Exercise: Take the records below and print them verbatim up to and including the line that carries "blue semicircle: (155, 74)".

────────────────

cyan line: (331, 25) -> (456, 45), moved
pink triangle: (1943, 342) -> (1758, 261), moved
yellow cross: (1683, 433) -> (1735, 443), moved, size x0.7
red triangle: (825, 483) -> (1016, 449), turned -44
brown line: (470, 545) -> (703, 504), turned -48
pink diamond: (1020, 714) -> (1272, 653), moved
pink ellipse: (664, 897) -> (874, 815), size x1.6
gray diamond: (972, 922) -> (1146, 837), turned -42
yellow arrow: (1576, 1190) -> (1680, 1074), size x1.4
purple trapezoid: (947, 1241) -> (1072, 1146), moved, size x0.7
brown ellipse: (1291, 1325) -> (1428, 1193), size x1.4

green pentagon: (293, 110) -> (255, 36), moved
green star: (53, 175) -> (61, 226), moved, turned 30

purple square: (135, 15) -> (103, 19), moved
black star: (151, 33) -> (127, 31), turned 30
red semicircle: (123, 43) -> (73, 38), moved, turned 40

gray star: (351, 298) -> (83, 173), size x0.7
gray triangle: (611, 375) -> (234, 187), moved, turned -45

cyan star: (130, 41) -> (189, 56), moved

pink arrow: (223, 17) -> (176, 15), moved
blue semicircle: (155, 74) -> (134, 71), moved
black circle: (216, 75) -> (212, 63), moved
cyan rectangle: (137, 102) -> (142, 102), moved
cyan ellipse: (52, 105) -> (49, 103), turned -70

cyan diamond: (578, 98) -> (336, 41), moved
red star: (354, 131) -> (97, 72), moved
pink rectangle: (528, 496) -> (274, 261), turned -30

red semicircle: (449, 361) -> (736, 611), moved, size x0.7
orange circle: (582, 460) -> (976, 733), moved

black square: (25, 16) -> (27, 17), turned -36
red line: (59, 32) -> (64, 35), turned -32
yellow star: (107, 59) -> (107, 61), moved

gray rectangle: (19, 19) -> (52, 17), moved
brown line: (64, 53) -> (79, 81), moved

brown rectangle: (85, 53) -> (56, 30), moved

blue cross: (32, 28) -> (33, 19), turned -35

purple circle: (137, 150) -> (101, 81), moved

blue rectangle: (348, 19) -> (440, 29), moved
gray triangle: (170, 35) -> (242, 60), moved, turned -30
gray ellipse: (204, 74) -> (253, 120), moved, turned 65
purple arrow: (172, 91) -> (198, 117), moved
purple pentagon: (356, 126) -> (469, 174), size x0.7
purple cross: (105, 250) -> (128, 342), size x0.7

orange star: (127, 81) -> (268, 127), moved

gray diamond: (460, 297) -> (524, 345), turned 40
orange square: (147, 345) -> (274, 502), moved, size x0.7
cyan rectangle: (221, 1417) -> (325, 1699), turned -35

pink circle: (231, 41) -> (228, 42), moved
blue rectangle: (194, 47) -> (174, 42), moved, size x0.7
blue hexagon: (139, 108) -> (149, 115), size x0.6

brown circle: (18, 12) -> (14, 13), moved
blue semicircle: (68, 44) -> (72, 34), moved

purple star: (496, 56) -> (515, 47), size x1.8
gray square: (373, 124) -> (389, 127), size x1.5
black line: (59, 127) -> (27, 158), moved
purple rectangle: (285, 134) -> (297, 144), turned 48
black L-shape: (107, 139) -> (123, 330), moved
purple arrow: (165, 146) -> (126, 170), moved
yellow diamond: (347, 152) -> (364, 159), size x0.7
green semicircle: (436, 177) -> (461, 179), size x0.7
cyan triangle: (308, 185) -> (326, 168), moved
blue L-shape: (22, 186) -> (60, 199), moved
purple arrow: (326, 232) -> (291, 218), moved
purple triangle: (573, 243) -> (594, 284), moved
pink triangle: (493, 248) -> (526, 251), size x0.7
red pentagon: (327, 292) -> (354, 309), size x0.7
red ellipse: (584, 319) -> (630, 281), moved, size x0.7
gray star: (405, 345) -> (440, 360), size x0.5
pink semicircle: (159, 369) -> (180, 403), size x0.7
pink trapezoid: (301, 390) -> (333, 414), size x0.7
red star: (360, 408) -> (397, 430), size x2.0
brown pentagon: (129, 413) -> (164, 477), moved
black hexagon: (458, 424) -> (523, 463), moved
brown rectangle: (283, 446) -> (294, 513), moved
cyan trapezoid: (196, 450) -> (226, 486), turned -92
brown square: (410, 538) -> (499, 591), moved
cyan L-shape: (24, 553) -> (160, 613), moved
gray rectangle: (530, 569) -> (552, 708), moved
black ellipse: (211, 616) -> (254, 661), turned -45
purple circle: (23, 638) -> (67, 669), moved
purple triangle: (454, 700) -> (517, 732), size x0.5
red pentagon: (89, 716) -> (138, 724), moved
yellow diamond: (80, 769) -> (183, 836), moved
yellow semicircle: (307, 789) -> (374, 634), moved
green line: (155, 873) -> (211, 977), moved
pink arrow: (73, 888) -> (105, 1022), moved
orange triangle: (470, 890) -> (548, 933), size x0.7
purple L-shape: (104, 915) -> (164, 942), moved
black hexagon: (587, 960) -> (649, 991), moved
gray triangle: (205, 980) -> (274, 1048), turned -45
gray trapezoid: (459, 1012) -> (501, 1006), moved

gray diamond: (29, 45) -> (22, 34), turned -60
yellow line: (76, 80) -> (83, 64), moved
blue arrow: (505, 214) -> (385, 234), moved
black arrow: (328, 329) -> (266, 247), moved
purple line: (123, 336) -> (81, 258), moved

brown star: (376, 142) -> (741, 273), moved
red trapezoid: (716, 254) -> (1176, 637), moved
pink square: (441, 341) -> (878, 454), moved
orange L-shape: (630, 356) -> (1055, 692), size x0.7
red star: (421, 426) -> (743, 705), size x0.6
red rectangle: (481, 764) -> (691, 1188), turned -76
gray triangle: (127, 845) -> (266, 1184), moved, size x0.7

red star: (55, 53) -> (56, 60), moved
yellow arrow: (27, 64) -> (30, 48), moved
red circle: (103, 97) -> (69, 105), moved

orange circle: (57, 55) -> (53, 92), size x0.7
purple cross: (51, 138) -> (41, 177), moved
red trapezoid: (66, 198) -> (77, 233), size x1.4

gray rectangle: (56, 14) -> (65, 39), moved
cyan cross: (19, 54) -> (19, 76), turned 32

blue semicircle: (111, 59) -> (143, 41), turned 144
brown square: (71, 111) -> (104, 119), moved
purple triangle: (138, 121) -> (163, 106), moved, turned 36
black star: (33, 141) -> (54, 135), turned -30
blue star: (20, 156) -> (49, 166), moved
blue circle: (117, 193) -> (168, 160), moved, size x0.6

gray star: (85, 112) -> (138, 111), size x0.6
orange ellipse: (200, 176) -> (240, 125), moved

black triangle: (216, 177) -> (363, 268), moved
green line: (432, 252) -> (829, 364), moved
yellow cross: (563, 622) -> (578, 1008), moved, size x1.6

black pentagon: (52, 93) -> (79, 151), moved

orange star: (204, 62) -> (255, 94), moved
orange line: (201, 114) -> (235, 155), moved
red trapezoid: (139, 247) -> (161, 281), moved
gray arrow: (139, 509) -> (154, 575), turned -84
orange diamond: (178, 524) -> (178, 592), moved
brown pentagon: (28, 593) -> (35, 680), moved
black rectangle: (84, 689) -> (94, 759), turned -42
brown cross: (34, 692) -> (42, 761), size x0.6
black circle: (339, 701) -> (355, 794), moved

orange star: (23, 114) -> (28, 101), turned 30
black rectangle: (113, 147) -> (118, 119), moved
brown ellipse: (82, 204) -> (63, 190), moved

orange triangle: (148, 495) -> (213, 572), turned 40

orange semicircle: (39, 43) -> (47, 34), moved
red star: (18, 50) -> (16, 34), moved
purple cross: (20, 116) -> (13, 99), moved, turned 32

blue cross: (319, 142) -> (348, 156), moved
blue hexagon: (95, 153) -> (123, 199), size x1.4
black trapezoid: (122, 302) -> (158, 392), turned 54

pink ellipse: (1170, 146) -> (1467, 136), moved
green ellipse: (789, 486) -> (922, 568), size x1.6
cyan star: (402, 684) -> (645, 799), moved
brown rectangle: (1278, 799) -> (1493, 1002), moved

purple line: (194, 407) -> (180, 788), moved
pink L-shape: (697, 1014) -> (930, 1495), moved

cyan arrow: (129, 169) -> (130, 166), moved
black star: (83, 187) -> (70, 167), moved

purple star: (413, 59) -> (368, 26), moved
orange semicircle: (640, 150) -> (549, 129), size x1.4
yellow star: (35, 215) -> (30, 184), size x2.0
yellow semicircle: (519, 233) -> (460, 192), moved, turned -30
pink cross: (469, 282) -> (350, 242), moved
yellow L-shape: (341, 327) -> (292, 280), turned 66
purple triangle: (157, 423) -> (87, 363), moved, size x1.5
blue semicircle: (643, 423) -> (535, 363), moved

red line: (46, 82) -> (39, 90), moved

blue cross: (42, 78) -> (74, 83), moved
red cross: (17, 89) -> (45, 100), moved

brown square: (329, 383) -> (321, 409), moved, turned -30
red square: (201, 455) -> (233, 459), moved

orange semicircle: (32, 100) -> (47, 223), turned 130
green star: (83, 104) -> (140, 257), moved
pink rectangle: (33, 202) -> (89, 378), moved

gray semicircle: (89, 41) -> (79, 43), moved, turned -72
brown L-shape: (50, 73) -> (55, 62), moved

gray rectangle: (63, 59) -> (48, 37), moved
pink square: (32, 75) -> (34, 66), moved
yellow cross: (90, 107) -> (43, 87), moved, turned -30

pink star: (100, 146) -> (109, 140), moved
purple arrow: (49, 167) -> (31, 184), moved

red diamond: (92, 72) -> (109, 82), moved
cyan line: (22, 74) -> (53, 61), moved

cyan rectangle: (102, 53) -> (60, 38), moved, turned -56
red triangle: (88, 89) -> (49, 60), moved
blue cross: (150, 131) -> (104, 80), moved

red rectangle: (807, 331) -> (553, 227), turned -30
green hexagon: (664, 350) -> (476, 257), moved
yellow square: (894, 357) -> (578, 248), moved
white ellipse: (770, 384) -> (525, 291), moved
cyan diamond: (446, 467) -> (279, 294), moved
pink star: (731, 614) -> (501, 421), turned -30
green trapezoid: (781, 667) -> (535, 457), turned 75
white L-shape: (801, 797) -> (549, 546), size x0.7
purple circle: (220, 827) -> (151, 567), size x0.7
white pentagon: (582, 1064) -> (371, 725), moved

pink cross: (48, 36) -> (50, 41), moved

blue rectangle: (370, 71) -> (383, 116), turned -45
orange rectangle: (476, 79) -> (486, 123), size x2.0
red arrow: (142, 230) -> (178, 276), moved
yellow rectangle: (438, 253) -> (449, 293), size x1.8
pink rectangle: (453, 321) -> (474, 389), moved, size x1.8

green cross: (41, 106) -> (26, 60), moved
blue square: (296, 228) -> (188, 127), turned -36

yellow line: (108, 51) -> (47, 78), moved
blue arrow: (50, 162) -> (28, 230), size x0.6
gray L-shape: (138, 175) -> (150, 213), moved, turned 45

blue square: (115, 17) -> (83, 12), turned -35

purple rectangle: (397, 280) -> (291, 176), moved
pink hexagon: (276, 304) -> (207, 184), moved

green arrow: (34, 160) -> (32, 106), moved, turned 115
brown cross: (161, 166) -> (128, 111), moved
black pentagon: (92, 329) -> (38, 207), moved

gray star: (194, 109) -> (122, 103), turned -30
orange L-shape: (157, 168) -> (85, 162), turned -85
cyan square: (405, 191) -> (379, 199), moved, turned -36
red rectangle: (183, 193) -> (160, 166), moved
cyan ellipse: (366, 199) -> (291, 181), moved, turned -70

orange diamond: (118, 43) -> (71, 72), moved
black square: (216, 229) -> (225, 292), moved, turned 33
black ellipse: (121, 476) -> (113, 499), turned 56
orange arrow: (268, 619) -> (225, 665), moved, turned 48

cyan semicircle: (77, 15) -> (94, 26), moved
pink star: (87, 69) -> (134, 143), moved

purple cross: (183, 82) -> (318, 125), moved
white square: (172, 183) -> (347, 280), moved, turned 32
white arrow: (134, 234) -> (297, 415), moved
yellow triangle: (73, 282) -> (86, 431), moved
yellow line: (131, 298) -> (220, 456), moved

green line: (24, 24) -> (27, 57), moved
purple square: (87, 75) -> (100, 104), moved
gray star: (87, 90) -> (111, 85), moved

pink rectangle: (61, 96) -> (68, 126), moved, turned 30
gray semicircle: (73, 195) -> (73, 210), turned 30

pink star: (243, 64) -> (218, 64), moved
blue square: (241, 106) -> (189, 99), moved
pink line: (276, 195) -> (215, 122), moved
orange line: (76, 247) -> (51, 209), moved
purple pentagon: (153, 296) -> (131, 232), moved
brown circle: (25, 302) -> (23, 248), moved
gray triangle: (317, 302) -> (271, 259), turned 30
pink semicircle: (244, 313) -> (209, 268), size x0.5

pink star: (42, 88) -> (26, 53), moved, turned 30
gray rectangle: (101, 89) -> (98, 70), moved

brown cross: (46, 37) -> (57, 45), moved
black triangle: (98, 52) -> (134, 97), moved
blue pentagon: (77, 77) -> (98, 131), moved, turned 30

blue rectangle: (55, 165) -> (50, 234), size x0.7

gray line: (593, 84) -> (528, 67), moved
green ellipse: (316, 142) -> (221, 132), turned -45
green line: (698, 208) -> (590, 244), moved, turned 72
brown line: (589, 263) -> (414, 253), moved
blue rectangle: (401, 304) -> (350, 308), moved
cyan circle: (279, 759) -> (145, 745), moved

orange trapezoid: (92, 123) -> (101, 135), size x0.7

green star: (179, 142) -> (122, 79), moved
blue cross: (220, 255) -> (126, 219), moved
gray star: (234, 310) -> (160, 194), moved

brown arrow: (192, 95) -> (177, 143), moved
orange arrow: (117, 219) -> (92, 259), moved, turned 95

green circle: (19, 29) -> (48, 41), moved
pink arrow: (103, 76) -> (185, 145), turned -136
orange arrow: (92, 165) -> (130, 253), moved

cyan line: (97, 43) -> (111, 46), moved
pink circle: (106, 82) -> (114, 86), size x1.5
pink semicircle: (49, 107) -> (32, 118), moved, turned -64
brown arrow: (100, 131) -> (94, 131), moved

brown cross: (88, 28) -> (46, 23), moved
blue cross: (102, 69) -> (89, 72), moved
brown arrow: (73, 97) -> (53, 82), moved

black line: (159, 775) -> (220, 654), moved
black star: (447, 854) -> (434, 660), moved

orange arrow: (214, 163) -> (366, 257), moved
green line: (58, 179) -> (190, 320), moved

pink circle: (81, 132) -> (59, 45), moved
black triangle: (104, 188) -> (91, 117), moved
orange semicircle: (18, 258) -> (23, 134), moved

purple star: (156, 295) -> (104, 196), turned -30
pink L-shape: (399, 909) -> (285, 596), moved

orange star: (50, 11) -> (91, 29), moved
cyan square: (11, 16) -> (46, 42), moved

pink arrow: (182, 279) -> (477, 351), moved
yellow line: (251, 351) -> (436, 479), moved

────────────────

Solved exercise:
cyan line: (331, 25) -> (456, 45), moved
pink triangle: (1943, 342) -> (1758, 261), moved
yellow cross: (1683, 433) -> (1735, 443), moved, size x0.7
red triangle: (825, 483) -> (1016, 449), turned -44
brown line: (470, 545) -> (703, 504), turned -48
pink diamond: (1020, 714) -> (1272, 653), moved
pink ellipse: (664, 897) -> (874, 815), size x1.6
gray diamond: (972, 922) -> (1146, 837), turned -42
yellow arrow: (1576, 1190) -> (1680, 1074), size x1.4
purple trapezoid: (947, 1241) -> (1072, 1146), moved, size x0.7
brown ellipse: (1291, 1325) -> (1428, 1193), size x1.4

green pentagon: (293, 110) -> (255, 36), moved
green star: (53, 175) -> (61, 226), moved, turned 30

purple square: (135, 15) -> (103, 19), moved
black star: (151, 33) -> (127, 31), turned 30
red semicircle: (123, 43) -> (73, 38), moved, turned 40

gray star: (351, 298) -> (83, 173), size x0.7
gray triangle: (611, 375) -> (234, 187), moved, turned -45

cyan star: (130, 41) -> (189, 56), moved

pink arrow: (223, 17) -> (176, 15), moved
blue semicircle: (155, 74) -> (134, 71), moved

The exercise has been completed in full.